_Task brief_. Your reply should be an exact copy of every entry, with the pictures removed.
===
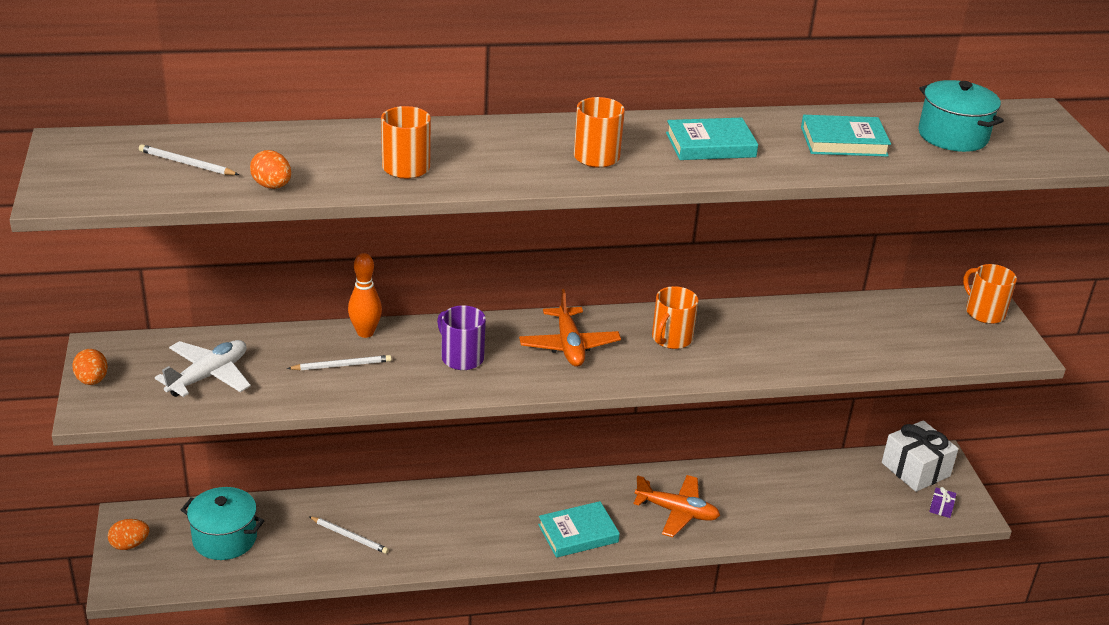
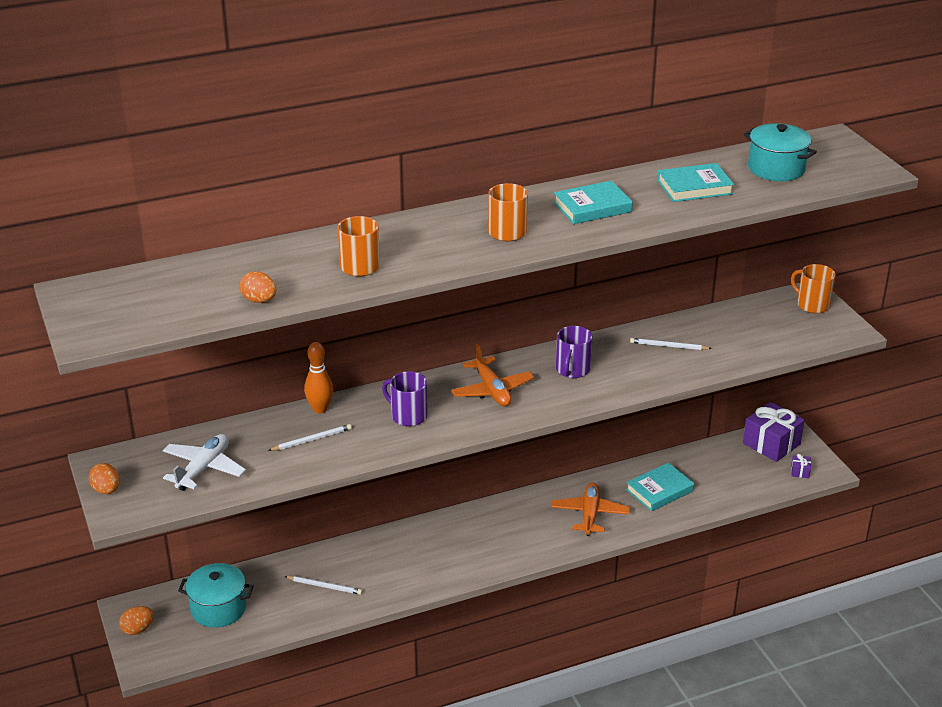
camera: 10 degrees left, 0 degrees up
white pencil [139,144,239,175] -> white pencil moved to [630,338,712,350]
turquoise book [538,501,620,558] -> turquoise book moved to [626,463,694,511]
orange plane [633,475,720,537] -> orange plane turned 90 degrees counterclockwise [551,482,630,536]
orange mug [652,286,699,349] -> purple mug [556,326,592,378]
white gift [882,420,959,492] -> purple gift [743,402,805,462]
===
_Task answer_.
camera: 10 degrees left, 0 degrees up
white pencil [139,144,239,175] -> white pencil moved to [630,338,712,350]
turquoise book [538,501,620,558] -> turquoise book moved to [626,463,694,511]
orange plane [633,475,720,537] -> orange plane turned 90 degrees counterclockwise [551,482,630,536]
orange mug [652,286,699,349] -> purple mug [556,326,592,378]
white gift [882,420,959,492] -> purple gift [743,402,805,462]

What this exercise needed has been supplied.